(Scene difference descriptions)
--------------------------------------------------

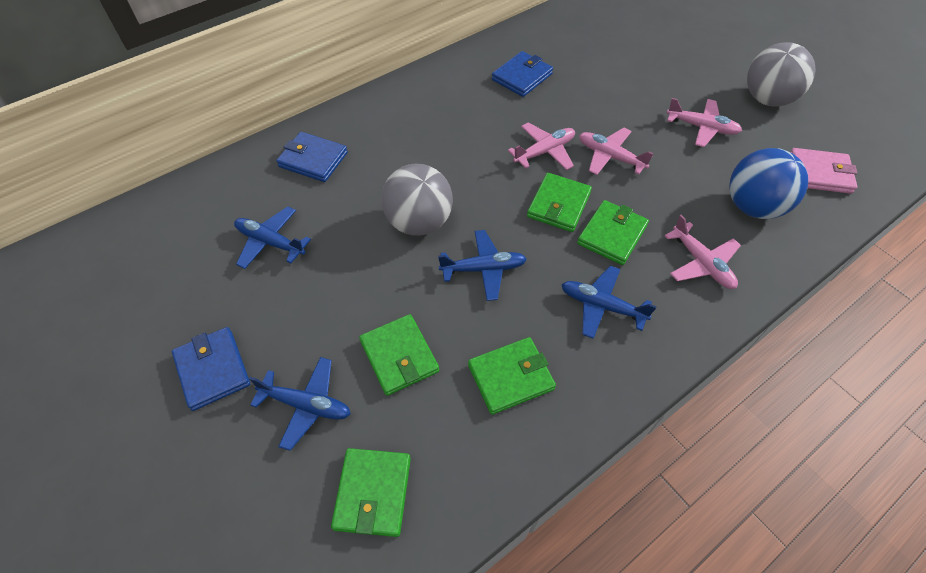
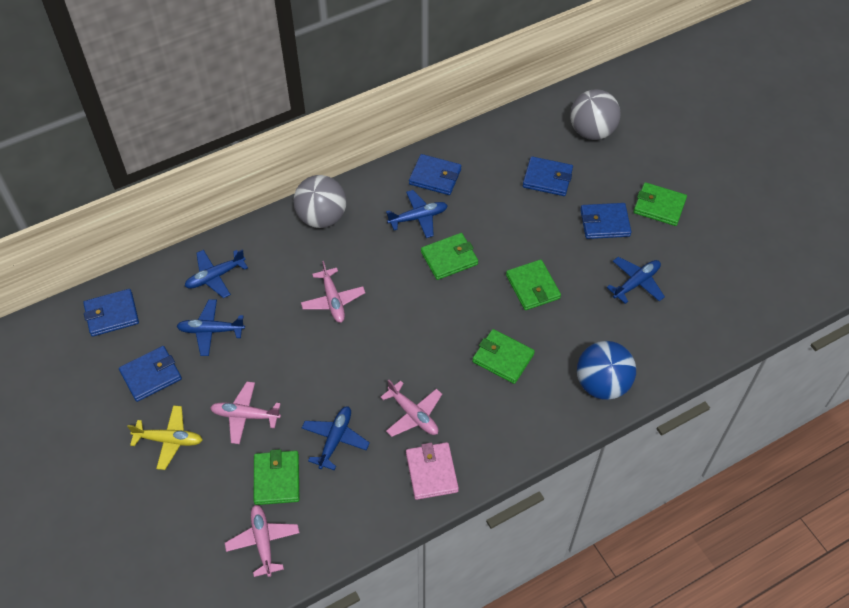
blue plane: 4 -> 5
blue wallet: 3 -> 5
yellow plane: 0 -> 1

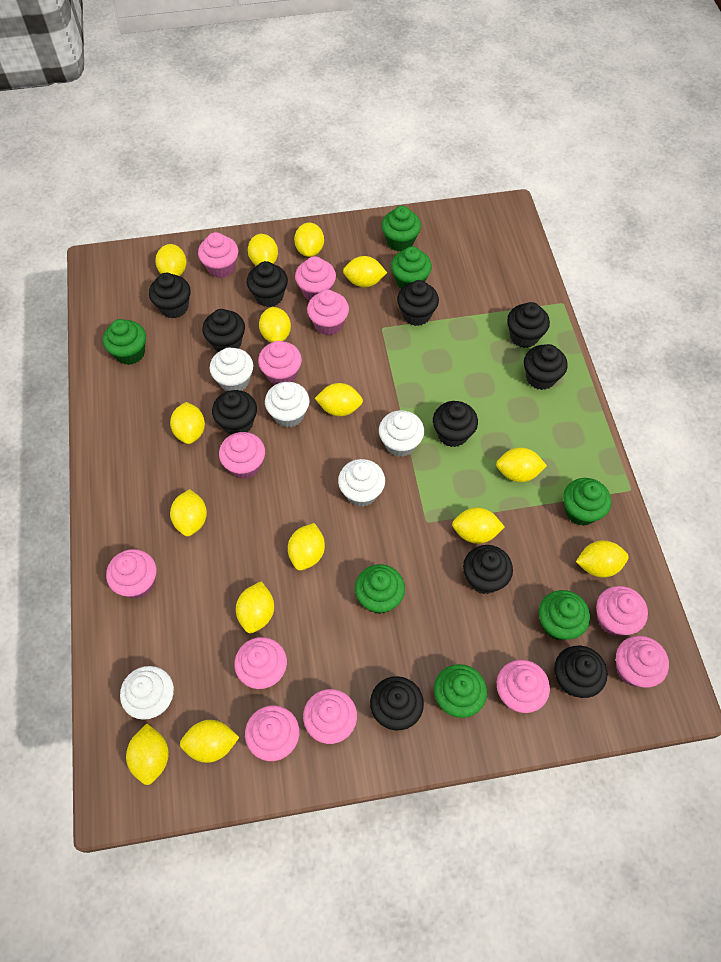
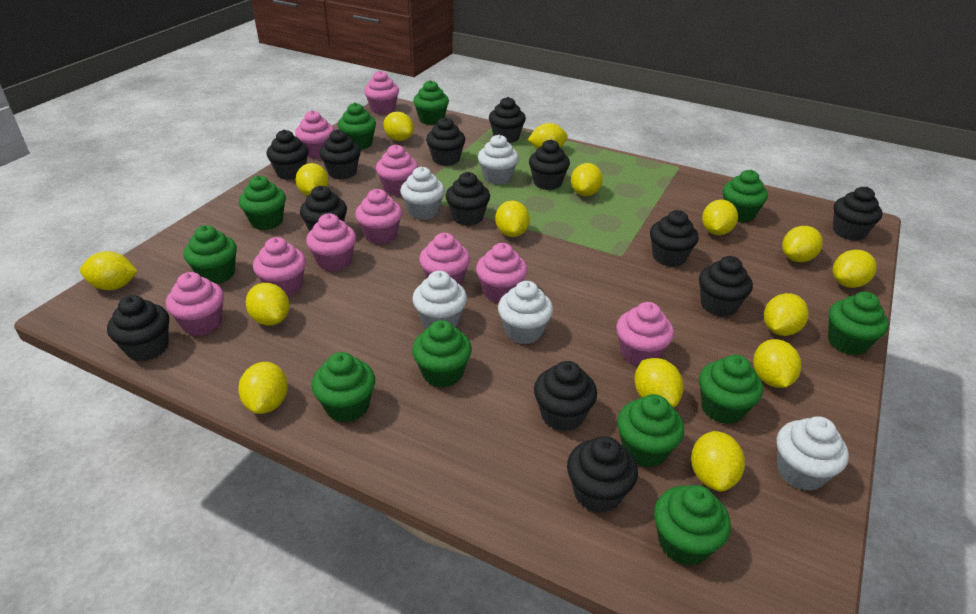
black cupcake: 11 -> 13
green cupcake: 7 -> 11
pink cupcake: 12 -> 10

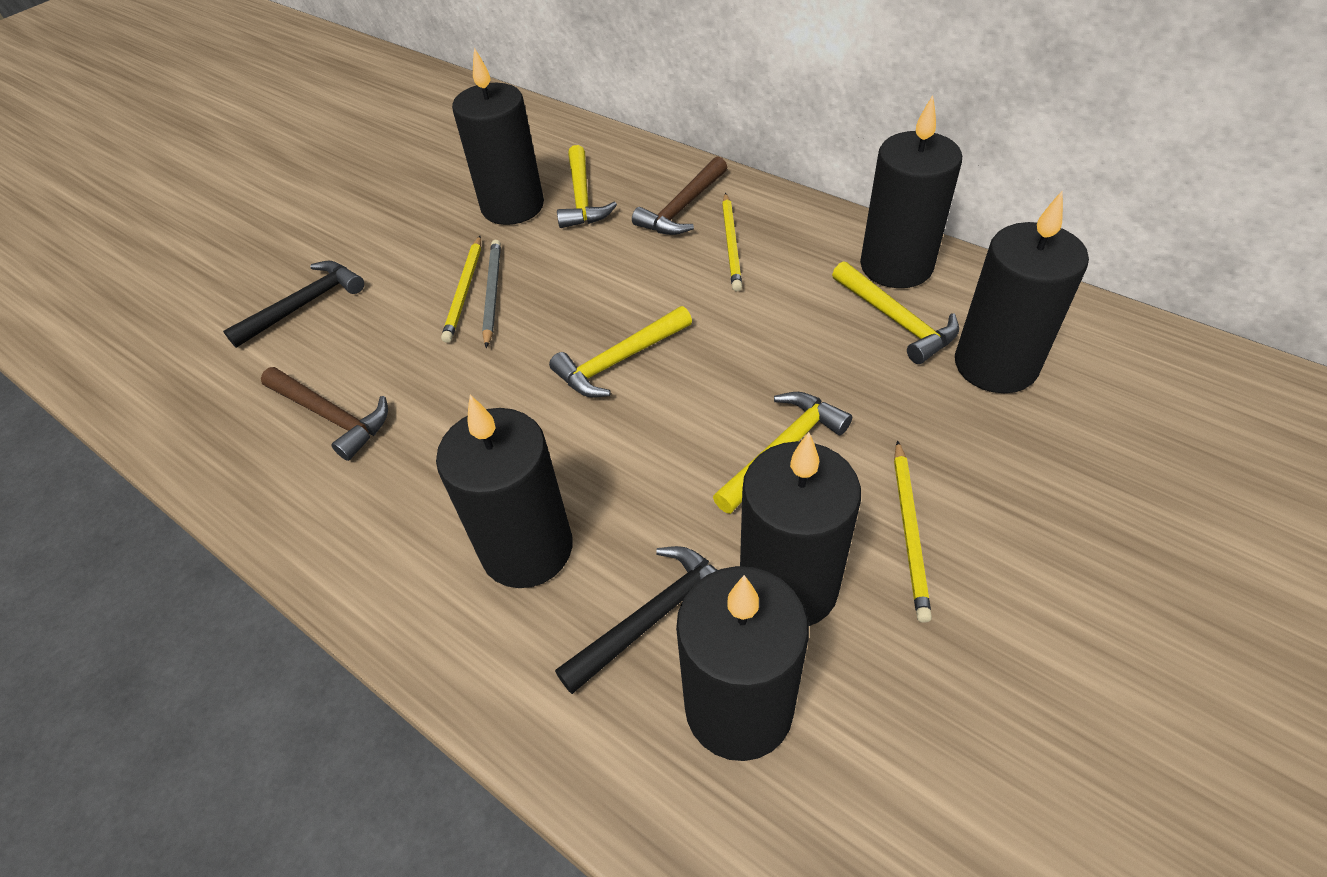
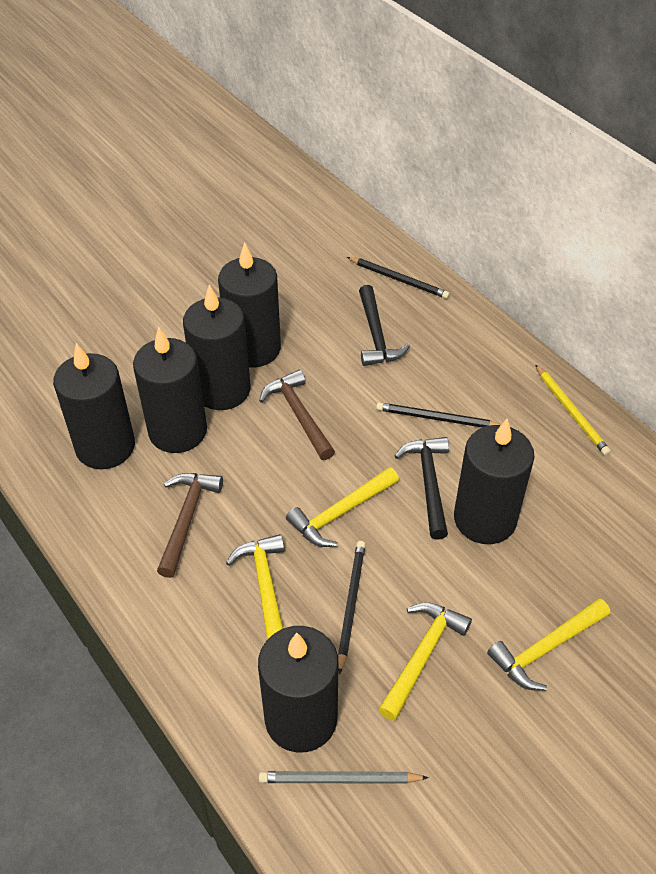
black pencil: 0 -> 3
yellow pencil: 3 -> 1

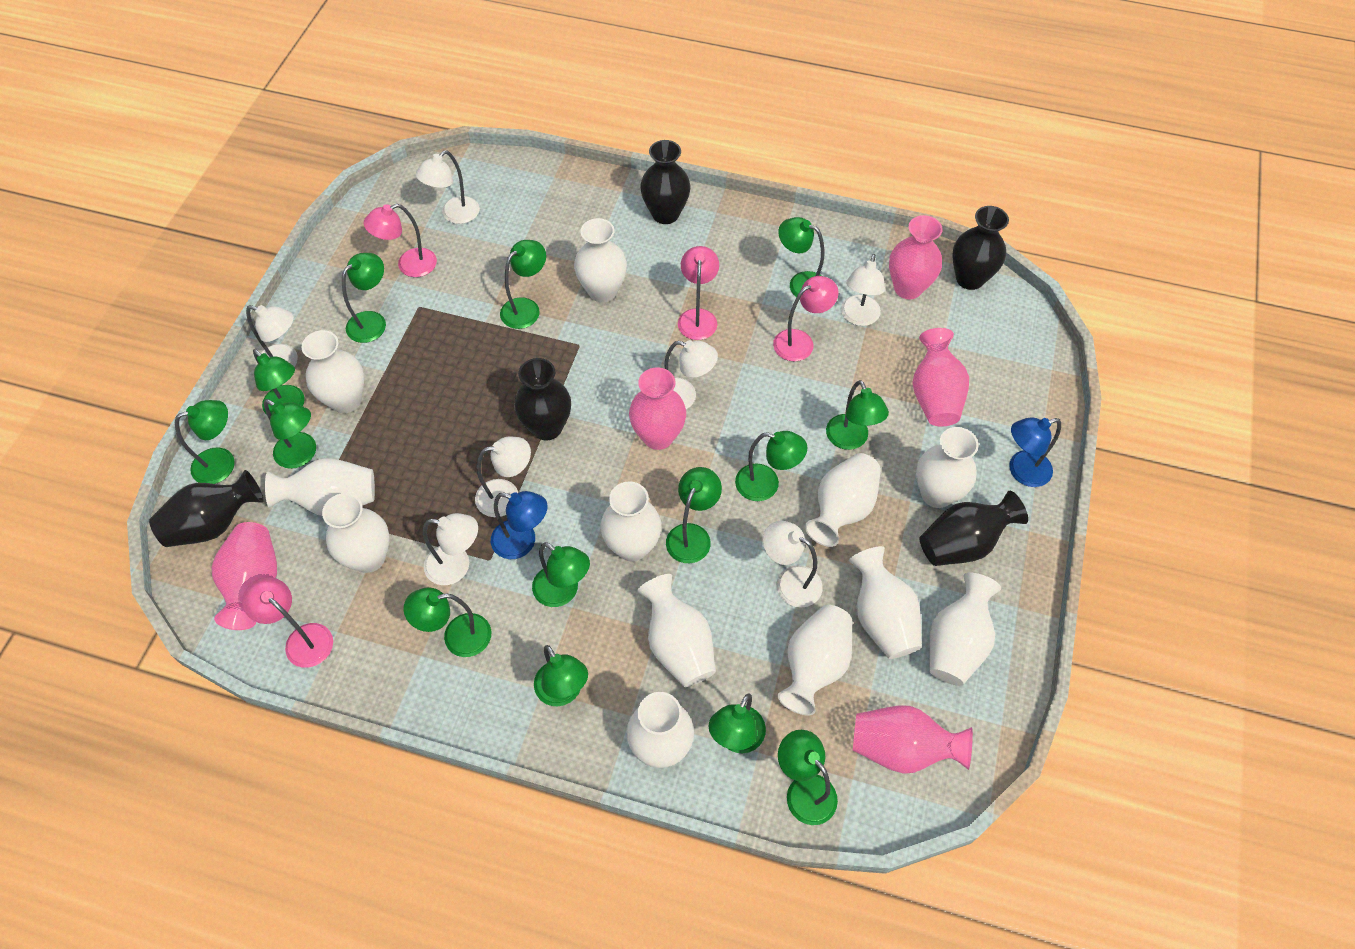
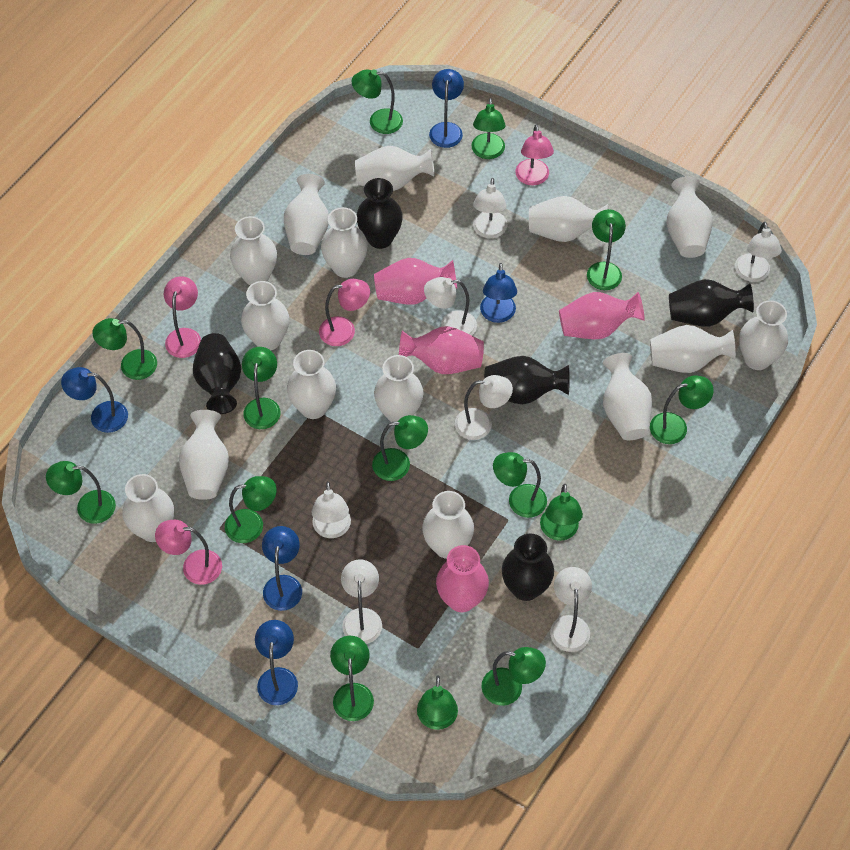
blue lamp: 2 -> 5
pink vase: 5 -> 4
white vase: 12 -> 15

--------------------------------------------------

■ Exercise description ■
Keep the pictures out and transcribe the entries exactly.

■ Written answer ■
blue plane: 4 -> 5
blue wallet: 3 -> 5
yellow plane: 0 -> 1

black cupcake: 11 -> 13
green cupcake: 7 -> 11
pink cupcake: 12 -> 10

black pencil: 0 -> 3
yellow pencil: 3 -> 1

blue lamp: 2 -> 5
pink vase: 5 -> 4
white vase: 12 -> 15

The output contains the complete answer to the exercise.